■ WORK REQUEST
For every line in the data below that contains "blue", copy the line.

■ PROVIDED MATERIAL
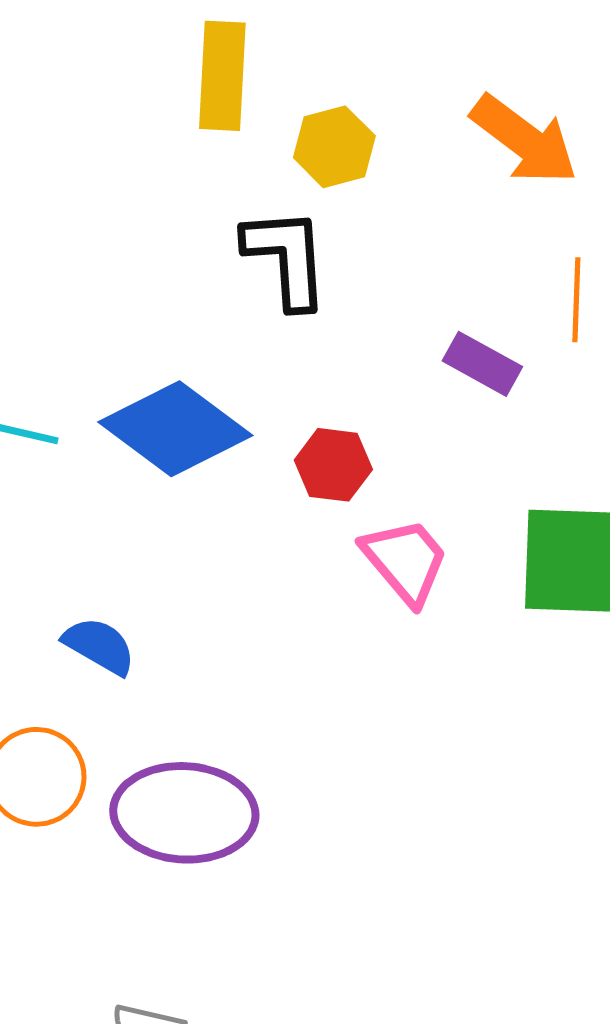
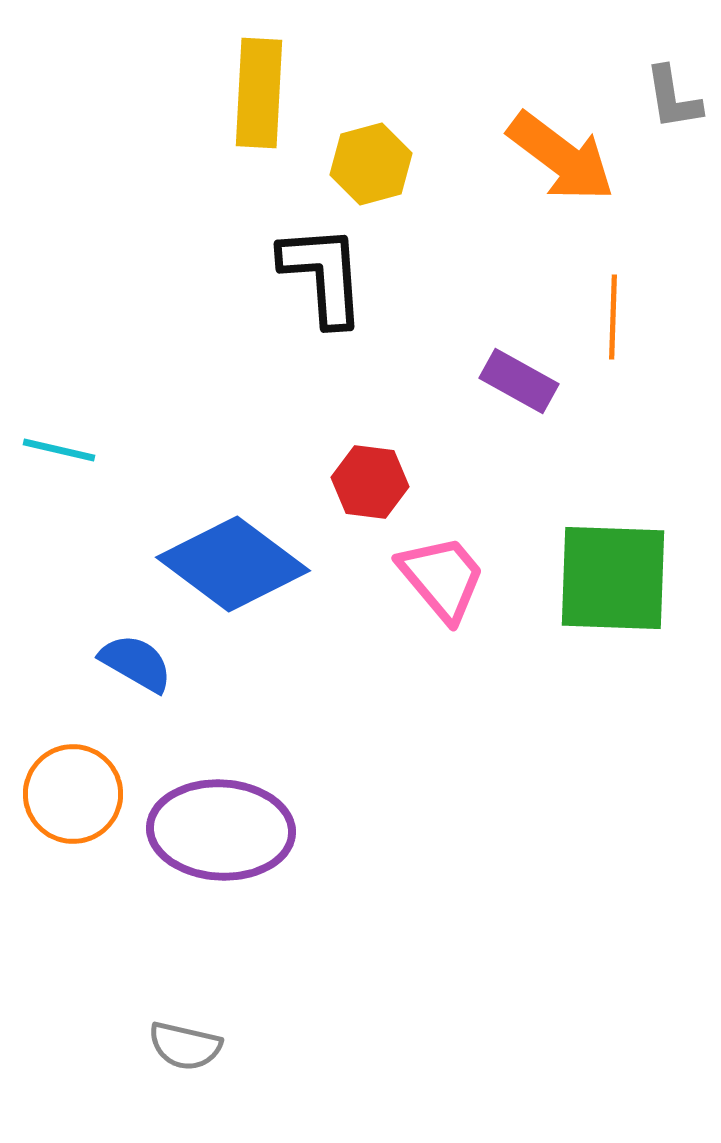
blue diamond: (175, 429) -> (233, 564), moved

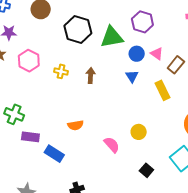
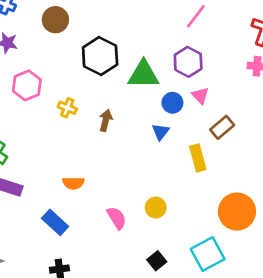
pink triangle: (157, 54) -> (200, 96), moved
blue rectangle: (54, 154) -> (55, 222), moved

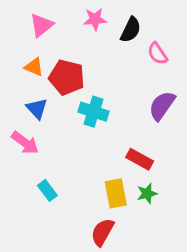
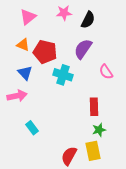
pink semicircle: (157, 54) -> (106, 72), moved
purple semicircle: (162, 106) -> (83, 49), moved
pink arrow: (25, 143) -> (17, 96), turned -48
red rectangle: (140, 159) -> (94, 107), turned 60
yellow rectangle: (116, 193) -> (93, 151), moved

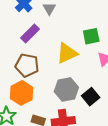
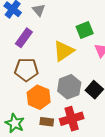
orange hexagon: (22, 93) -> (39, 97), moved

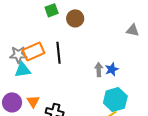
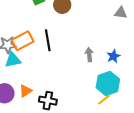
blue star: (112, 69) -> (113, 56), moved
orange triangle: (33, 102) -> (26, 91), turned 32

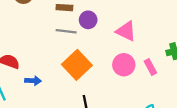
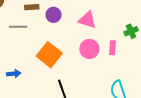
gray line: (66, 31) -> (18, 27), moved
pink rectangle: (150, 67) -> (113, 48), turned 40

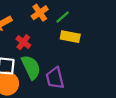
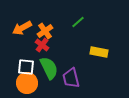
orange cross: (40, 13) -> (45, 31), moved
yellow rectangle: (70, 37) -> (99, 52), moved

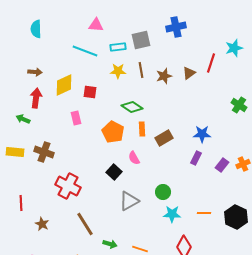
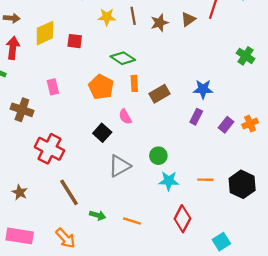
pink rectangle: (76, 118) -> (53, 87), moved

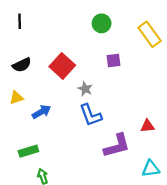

■ EXERCISE ANSWER
blue diamond: (175, 429) -> (233, 564), moved
blue rectangle: (54, 154) -> (55, 222), moved
blue star: (112, 69) -> (113, 56), moved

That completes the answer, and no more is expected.